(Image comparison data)
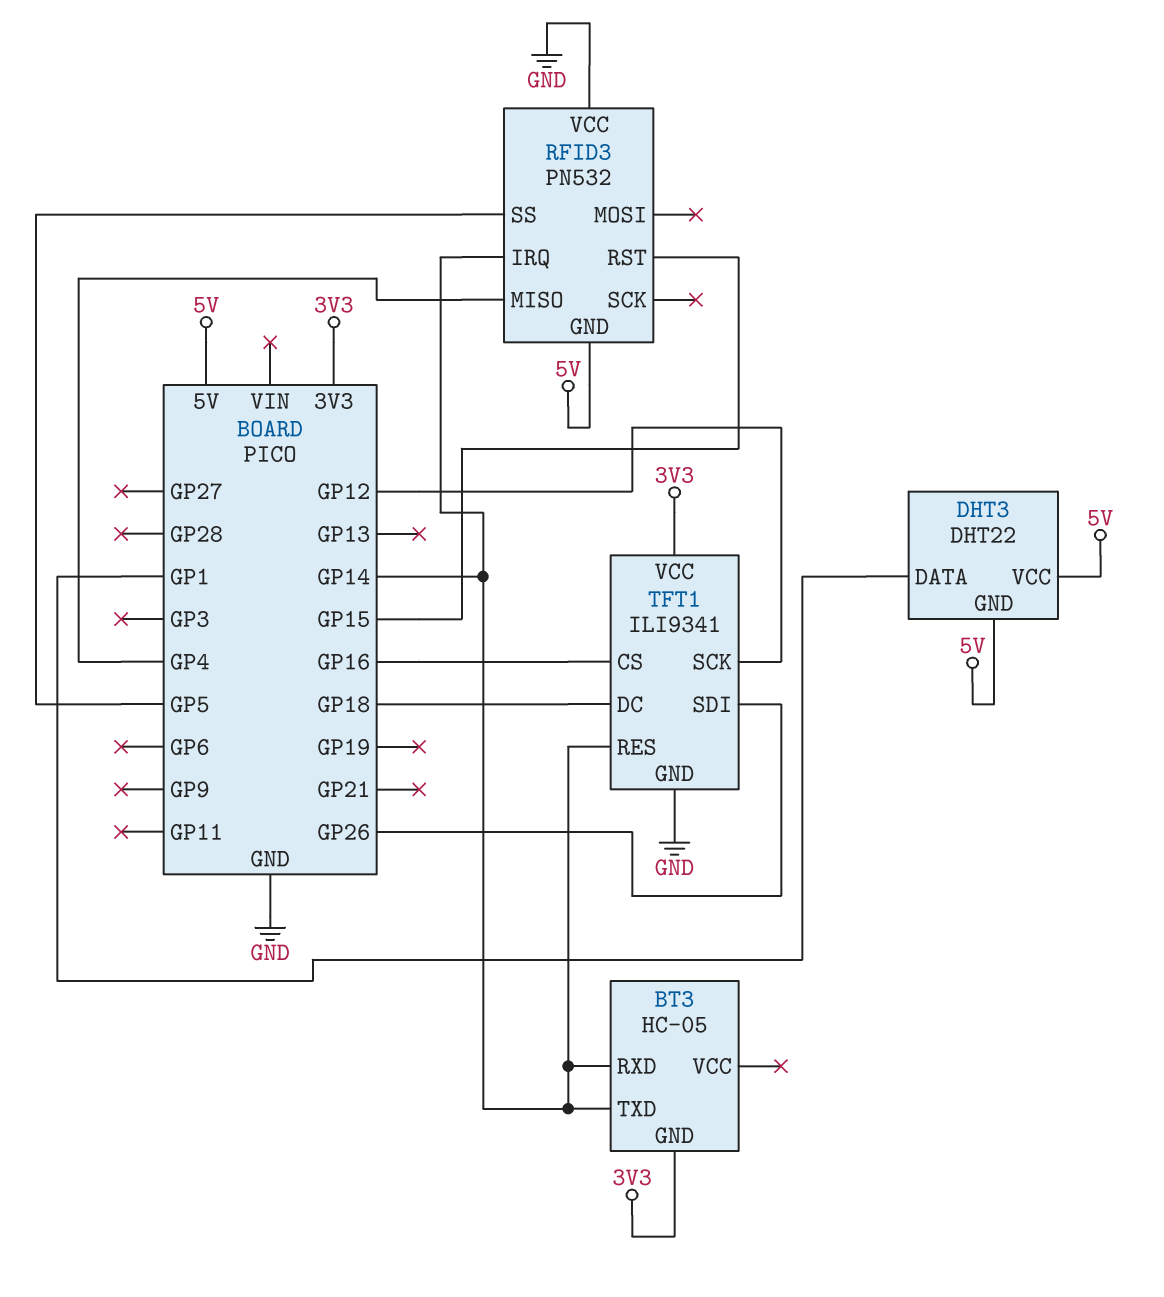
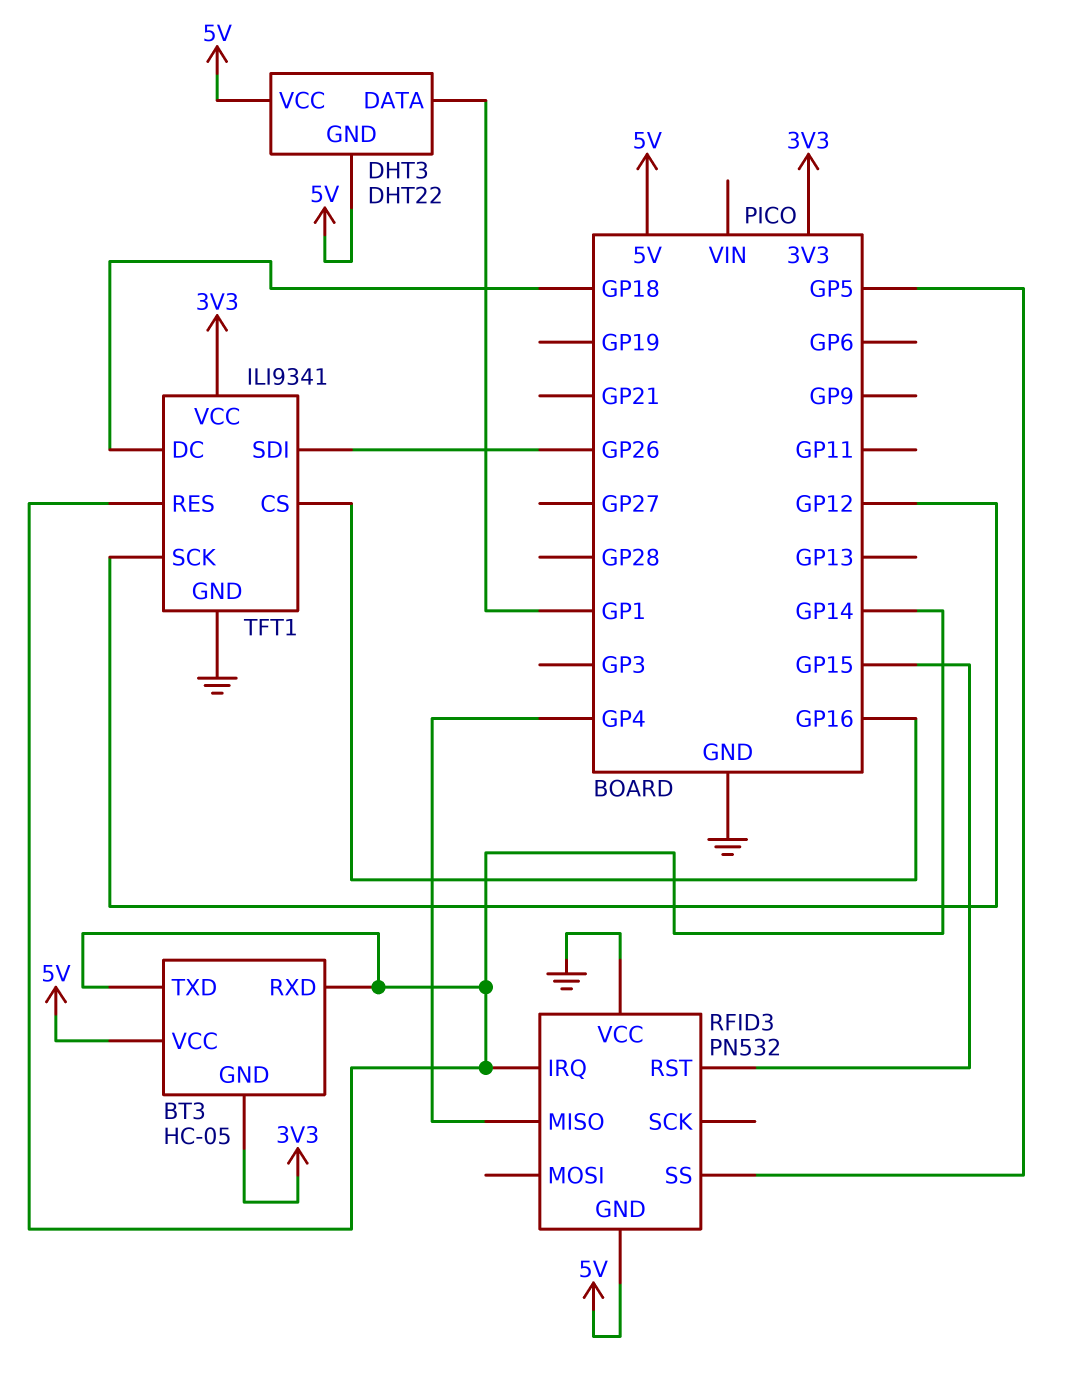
BT3 pin VCC: none -> 5V

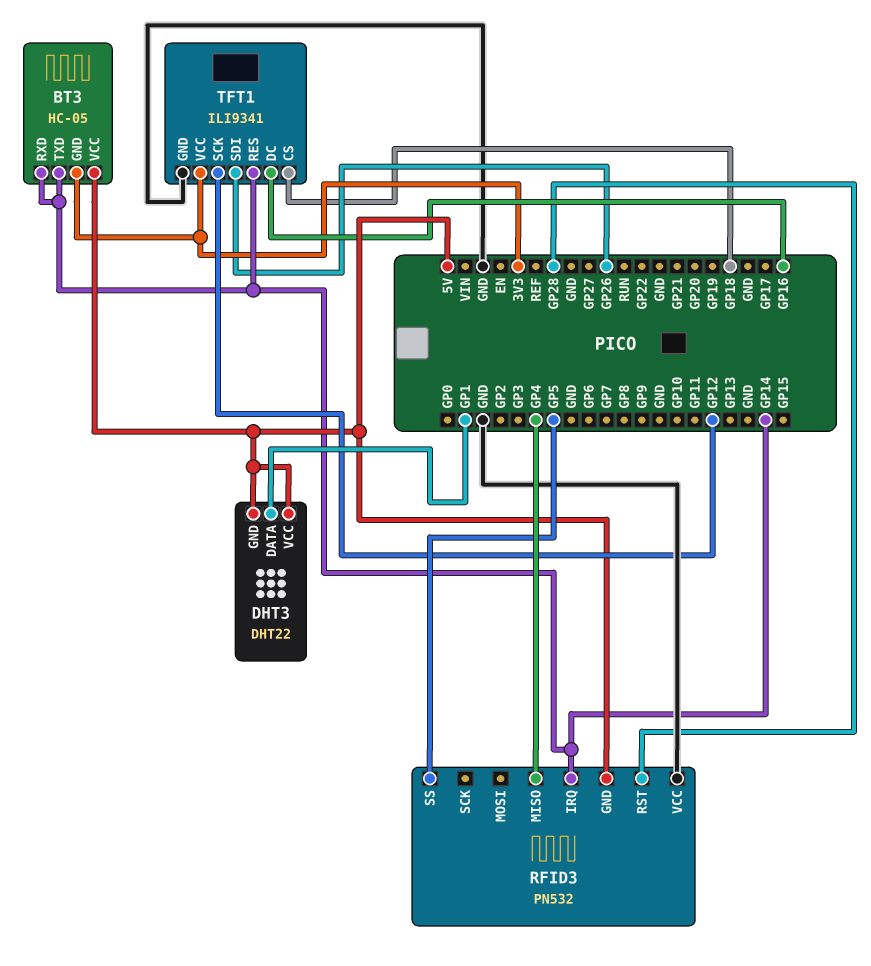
RFID3 pin RST: GP15 -> GP28
TFT1 pin CS: GP16 -> GP18
TFT1 pin DC: GP18 -> GP16

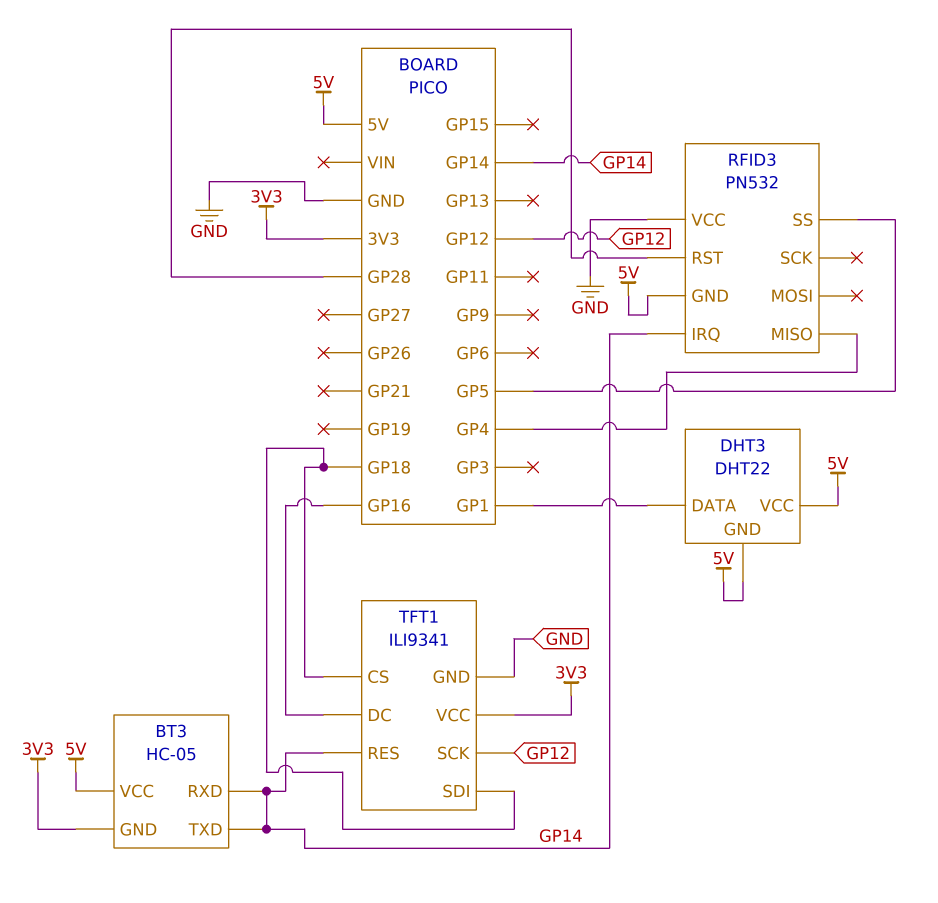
TFT1 pin SDI: GP26 -> GP18

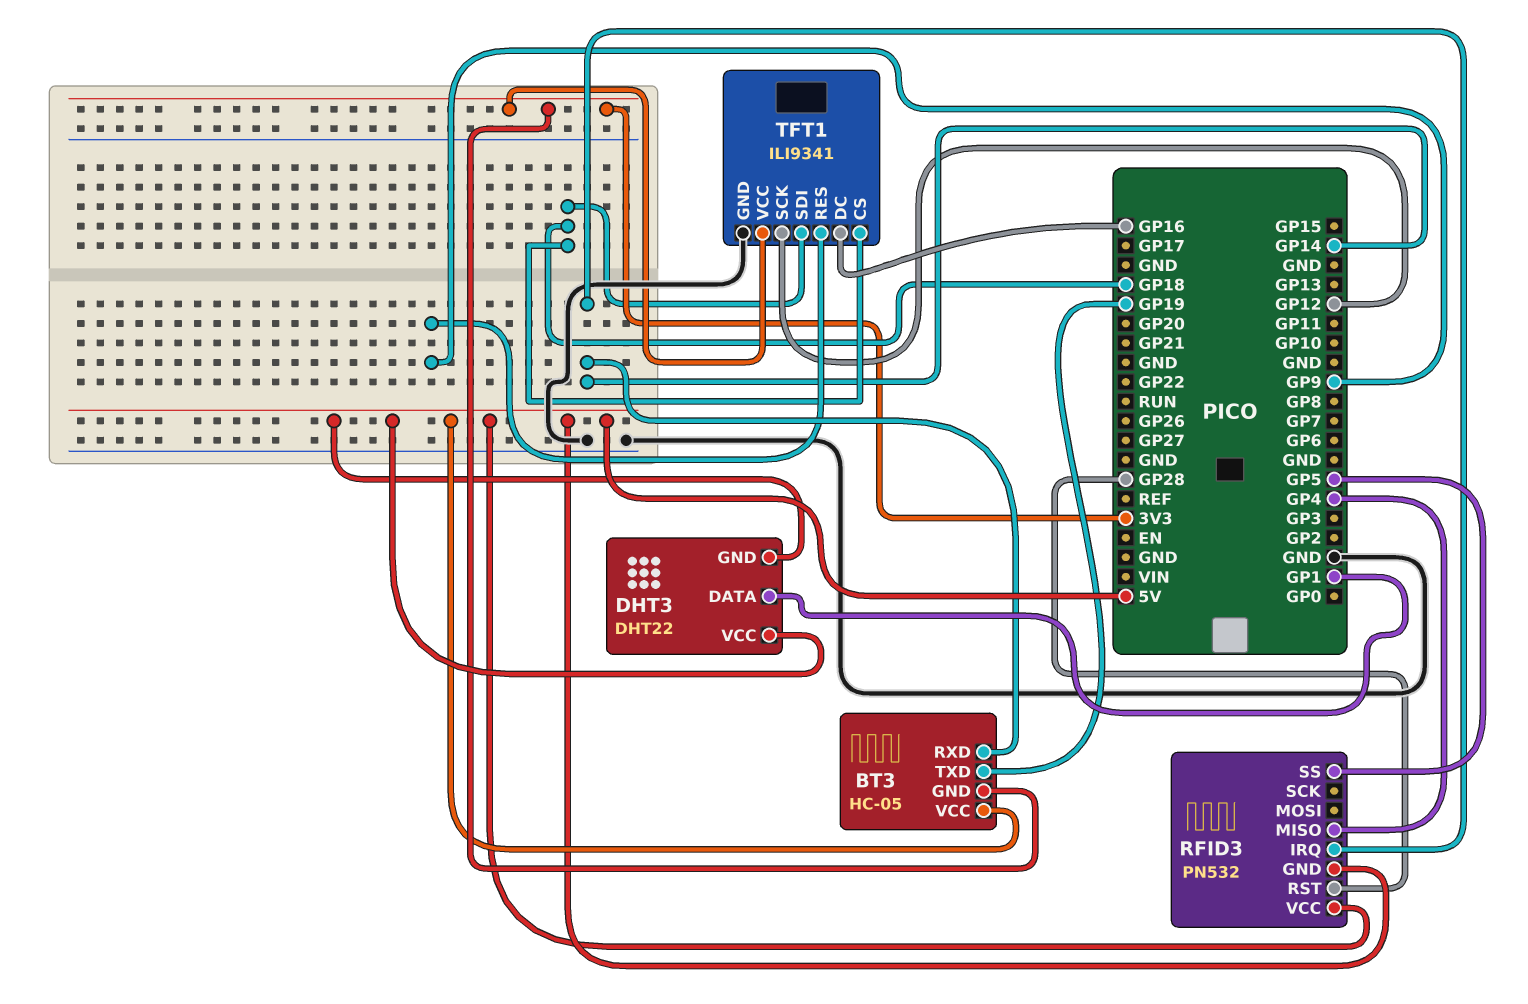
BT3 pin TXD: GP14 -> GP19
RFID3 pin VCC: GND -> 5V
TFT1 pin RES: GP14 -> GP9

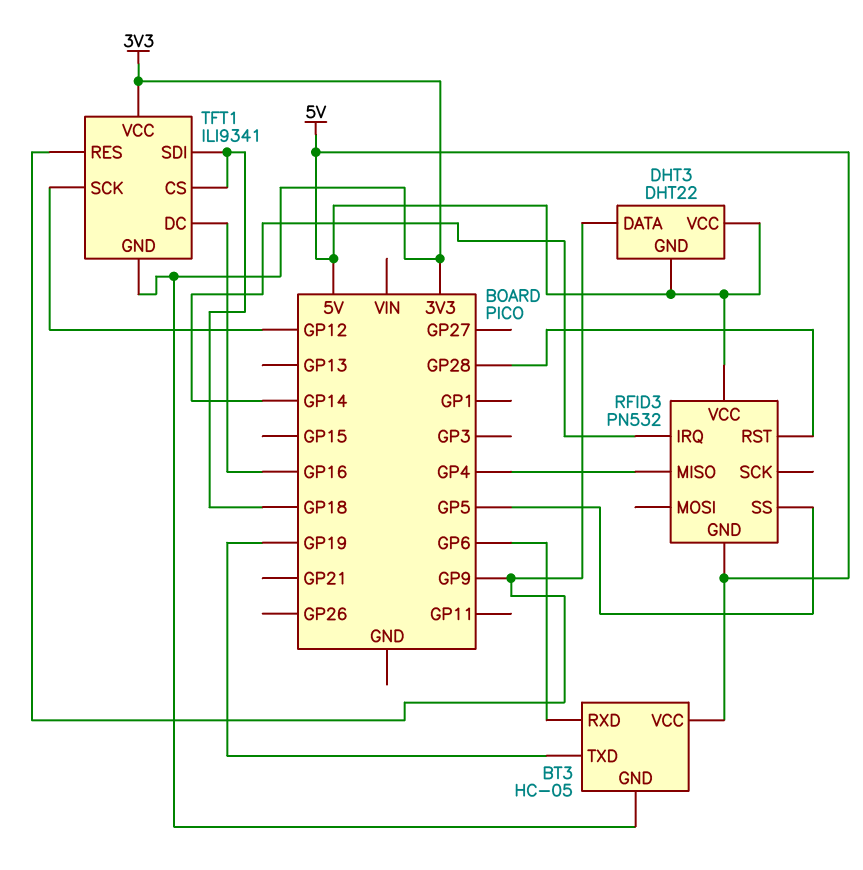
BT3 pin RXD: GP14 -> GP6
DHT3 pin DATA: GP1 -> GP9
TFT1 pin GND: GND -> 3V3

▸ Activity: Only what runs from the line containing "TFT1 pin DC: GP18 -> GP16" through the end of the entries above should be extracted, exactly and without pictures.

▸ Solution to the problem:
TFT1 pin DC: GP18 -> GP16

TFT1 pin SDI: GP26 -> GP18

BT3 pin TXD: GP14 -> GP19
RFID3 pin VCC: GND -> 5V
TFT1 pin RES: GP14 -> GP9

BT3 pin RXD: GP14 -> GP6
DHT3 pin DATA: GP1 -> GP9
TFT1 pin GND: GND -> 3V3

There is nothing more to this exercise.